**What the exercise asks:**
Go through the data below. Pull out every line that has the word "toothbrush".

Before-and-after object listings:
= Beginning of Section =

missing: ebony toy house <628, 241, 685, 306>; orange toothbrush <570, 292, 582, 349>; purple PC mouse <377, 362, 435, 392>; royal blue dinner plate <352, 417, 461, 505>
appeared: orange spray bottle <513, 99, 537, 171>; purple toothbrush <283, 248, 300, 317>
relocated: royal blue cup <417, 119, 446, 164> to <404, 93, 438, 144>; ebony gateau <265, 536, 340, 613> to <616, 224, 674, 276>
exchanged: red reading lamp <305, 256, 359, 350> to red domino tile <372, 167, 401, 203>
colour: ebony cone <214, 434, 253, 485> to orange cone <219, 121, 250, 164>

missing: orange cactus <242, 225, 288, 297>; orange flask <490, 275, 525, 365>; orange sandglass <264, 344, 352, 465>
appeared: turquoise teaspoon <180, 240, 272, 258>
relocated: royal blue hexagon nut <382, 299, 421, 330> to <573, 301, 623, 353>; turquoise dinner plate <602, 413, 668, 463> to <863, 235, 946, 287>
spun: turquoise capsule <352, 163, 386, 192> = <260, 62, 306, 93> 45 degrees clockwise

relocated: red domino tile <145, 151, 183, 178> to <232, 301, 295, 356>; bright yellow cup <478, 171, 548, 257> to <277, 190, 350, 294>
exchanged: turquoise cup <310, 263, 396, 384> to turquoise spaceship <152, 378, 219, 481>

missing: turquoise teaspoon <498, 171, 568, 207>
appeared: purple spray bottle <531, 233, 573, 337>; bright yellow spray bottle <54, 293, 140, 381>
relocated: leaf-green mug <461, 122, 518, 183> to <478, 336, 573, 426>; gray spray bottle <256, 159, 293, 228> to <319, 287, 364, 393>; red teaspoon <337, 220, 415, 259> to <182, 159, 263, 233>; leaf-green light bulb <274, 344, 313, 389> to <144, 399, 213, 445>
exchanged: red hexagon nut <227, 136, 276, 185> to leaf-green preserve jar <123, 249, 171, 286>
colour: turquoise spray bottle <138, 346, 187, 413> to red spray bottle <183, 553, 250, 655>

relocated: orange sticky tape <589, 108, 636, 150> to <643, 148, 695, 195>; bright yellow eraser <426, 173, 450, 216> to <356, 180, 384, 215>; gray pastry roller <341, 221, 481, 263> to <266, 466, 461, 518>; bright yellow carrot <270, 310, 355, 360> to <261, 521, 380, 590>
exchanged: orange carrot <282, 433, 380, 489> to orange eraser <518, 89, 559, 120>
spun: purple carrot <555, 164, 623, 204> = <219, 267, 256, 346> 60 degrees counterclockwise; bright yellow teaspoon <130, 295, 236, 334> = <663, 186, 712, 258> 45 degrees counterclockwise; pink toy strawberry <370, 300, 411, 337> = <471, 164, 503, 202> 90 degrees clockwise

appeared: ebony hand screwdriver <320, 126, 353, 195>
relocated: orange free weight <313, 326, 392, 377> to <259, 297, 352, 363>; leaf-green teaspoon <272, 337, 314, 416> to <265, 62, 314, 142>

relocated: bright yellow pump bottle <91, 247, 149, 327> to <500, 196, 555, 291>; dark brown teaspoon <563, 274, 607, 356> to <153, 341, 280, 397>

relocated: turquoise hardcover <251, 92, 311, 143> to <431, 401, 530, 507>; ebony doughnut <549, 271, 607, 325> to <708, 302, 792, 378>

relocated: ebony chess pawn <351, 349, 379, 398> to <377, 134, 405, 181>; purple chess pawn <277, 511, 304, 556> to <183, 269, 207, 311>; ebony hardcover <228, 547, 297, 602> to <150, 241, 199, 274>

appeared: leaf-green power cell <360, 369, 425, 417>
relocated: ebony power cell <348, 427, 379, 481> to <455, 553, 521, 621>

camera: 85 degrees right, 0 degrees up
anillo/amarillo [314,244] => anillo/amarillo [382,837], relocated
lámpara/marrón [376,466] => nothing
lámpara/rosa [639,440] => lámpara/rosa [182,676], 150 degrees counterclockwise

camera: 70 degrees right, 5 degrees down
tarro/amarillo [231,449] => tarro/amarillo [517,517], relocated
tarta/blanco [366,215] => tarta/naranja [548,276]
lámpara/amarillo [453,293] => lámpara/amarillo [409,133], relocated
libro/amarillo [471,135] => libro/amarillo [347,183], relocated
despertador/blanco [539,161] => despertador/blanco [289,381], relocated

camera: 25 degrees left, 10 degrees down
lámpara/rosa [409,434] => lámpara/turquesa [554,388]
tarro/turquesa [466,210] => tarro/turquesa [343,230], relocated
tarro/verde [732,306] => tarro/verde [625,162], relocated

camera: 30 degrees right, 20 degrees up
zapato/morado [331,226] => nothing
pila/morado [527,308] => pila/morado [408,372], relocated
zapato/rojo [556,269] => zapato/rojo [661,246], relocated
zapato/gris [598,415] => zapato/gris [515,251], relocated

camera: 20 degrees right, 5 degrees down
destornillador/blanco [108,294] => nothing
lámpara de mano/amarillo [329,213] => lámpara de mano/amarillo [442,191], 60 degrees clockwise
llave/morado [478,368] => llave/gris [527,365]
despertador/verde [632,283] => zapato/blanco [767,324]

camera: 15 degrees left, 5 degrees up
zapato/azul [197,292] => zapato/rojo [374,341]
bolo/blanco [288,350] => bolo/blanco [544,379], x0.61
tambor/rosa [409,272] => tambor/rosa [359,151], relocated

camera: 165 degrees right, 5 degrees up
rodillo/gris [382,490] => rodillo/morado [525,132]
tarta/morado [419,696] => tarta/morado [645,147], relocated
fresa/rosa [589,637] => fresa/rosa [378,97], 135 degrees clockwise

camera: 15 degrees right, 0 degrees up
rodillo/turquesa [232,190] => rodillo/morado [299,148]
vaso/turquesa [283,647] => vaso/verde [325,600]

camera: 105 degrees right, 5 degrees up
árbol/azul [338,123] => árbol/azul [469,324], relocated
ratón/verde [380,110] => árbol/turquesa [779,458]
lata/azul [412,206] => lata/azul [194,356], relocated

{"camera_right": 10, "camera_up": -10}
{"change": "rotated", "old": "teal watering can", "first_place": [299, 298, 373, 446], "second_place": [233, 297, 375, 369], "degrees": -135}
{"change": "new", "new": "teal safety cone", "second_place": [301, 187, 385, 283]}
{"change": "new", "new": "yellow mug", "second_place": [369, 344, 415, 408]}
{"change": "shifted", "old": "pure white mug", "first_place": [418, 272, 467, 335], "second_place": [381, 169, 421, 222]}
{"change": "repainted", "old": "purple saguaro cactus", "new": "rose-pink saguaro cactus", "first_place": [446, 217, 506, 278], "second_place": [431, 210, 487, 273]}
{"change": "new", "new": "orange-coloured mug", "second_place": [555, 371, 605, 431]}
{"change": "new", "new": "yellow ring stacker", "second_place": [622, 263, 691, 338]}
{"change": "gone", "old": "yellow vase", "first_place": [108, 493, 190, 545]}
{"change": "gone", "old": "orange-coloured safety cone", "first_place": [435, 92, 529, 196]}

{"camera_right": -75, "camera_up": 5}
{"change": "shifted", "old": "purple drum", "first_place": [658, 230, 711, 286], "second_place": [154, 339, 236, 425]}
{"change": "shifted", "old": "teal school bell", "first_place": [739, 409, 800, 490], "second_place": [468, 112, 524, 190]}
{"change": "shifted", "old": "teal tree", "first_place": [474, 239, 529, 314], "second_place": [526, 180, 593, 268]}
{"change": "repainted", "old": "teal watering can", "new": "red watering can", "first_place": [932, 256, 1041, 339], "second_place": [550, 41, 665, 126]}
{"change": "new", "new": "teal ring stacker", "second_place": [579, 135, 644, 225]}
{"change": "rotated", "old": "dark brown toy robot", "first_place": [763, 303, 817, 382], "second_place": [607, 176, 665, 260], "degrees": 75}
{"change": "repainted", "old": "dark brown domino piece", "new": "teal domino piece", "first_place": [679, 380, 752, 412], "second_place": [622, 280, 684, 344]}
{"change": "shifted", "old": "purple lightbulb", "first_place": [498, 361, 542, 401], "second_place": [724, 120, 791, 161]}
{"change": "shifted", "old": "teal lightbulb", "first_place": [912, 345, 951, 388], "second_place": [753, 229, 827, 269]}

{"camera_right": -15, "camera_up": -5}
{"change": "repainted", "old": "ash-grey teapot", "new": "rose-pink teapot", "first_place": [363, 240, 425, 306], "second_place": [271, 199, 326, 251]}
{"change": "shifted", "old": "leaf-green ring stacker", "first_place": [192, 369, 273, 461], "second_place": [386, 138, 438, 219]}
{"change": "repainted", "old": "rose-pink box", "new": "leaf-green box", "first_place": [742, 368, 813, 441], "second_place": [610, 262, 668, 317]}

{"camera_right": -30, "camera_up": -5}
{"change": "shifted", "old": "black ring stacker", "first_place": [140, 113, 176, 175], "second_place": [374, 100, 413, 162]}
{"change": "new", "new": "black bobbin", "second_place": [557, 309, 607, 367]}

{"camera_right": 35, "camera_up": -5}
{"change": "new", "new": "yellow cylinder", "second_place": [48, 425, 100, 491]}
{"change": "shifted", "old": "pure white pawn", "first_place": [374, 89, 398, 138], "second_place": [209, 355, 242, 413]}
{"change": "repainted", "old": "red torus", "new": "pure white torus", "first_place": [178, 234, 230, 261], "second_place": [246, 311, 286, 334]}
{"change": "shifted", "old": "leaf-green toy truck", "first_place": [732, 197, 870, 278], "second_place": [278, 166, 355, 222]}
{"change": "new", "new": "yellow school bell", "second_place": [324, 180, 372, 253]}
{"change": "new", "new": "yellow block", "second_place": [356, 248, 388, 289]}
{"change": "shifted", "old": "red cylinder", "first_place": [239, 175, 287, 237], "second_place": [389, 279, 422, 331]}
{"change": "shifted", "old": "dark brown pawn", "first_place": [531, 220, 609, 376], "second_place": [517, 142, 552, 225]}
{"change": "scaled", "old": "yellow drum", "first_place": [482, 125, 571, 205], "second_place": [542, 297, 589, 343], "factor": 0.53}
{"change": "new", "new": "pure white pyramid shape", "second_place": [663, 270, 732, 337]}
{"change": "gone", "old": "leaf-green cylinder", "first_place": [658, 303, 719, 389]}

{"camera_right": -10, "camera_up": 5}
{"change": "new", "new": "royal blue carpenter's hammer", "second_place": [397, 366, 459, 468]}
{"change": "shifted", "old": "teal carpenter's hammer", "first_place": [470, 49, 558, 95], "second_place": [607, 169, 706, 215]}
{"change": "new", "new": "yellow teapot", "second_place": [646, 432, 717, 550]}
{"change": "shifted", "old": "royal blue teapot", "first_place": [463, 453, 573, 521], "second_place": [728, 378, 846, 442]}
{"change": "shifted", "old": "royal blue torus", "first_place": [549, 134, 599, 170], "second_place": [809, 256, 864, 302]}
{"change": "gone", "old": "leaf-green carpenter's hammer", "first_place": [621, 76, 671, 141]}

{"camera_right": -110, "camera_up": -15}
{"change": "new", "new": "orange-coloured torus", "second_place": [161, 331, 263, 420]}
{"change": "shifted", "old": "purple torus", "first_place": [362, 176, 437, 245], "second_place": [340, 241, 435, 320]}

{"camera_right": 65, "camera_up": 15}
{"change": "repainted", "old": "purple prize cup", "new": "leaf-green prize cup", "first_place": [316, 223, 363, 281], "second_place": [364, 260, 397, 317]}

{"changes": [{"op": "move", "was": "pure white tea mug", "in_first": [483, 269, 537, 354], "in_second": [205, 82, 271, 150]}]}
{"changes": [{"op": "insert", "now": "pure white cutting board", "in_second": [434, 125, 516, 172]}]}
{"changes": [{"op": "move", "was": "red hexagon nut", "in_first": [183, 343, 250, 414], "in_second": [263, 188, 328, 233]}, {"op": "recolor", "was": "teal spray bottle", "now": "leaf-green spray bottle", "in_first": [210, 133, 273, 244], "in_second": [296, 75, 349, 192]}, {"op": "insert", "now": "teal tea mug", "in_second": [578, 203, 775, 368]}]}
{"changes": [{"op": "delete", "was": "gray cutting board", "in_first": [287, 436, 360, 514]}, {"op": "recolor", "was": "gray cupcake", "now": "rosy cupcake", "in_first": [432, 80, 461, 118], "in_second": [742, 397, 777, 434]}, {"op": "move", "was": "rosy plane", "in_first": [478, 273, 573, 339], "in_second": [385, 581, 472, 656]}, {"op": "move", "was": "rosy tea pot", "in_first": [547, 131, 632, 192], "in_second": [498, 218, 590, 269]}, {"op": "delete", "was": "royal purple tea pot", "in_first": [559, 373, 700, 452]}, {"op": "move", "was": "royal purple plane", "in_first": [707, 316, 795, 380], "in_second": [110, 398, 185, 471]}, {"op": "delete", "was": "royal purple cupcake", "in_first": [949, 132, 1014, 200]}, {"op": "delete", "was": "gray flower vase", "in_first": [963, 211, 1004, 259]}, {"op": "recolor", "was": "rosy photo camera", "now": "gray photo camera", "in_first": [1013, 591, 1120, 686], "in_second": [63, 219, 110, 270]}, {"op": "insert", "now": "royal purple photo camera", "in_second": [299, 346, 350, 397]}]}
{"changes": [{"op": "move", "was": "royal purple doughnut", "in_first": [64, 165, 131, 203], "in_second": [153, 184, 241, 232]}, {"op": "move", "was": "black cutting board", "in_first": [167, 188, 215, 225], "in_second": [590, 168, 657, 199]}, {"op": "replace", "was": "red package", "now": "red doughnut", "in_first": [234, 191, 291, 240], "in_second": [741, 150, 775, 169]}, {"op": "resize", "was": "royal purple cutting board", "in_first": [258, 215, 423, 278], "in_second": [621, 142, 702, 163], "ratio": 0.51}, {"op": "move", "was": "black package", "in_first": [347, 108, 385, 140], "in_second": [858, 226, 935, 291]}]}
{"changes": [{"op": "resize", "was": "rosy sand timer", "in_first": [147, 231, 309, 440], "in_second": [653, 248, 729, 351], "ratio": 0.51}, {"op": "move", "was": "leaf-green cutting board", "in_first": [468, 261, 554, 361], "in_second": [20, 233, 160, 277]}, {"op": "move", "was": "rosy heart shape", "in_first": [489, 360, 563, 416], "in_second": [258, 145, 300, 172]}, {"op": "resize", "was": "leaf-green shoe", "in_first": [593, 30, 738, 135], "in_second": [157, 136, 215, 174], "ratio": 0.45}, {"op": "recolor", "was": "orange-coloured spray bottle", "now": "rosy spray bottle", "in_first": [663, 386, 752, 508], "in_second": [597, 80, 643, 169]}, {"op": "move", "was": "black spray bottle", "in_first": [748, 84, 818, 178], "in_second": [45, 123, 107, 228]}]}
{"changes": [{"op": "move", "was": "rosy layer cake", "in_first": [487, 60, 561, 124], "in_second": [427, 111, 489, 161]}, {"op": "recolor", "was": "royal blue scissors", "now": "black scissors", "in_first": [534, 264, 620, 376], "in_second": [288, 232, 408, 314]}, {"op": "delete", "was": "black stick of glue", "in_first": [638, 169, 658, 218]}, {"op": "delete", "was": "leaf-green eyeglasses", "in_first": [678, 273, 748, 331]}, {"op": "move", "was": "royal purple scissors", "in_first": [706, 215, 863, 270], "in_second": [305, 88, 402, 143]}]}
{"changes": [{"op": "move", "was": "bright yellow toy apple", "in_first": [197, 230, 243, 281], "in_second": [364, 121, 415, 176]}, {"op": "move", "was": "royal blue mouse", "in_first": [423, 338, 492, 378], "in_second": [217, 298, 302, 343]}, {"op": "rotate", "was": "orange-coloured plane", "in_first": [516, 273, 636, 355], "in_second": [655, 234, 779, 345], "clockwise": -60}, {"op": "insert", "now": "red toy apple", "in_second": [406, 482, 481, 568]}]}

= End of Section =

**Task response:**
missing: ebony toy house <628, 241, 685, 306>; orange toothbrush <570, 292, 582, 349>; purple PC mouse <377, 362, 435, 392>; royal blue dinner plate <352, 417, 461, 505>
appeared: orange spray bottle <513, 99, 537, 171>; purple toothbrush <283, 248, 300, 317>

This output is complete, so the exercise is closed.